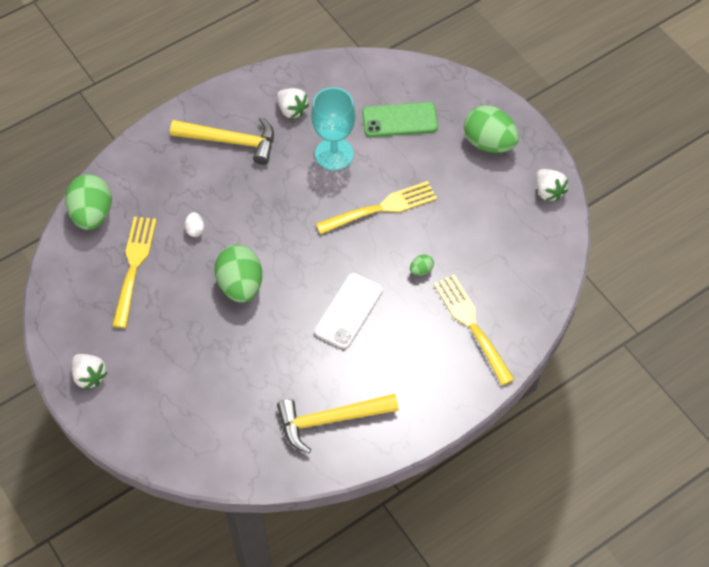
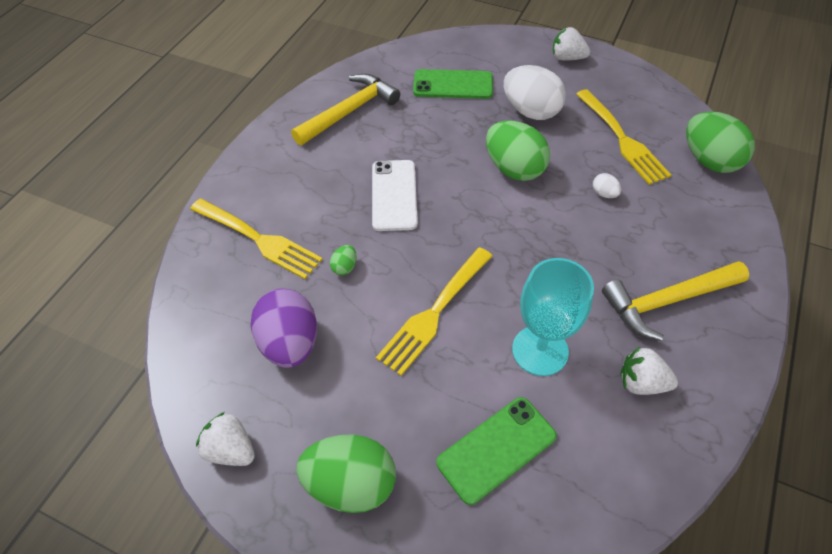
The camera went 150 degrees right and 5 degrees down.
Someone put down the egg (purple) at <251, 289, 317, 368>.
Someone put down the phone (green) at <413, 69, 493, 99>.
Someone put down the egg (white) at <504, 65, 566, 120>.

■ **TASK ITEM**: Could you copy the data above exactly, leaving the pictures out?

■ **ANSWER TO THE EXERCISE**:
The camera went 150 degrees right and 5 degrees down.
Someone put down the egg (purple) at <251, 289, 317, 368>.
Someone put down the phone (green) at <413, 69, 493, 99>.
Someone put down the egg (white) at <504, 65, 566, 120>.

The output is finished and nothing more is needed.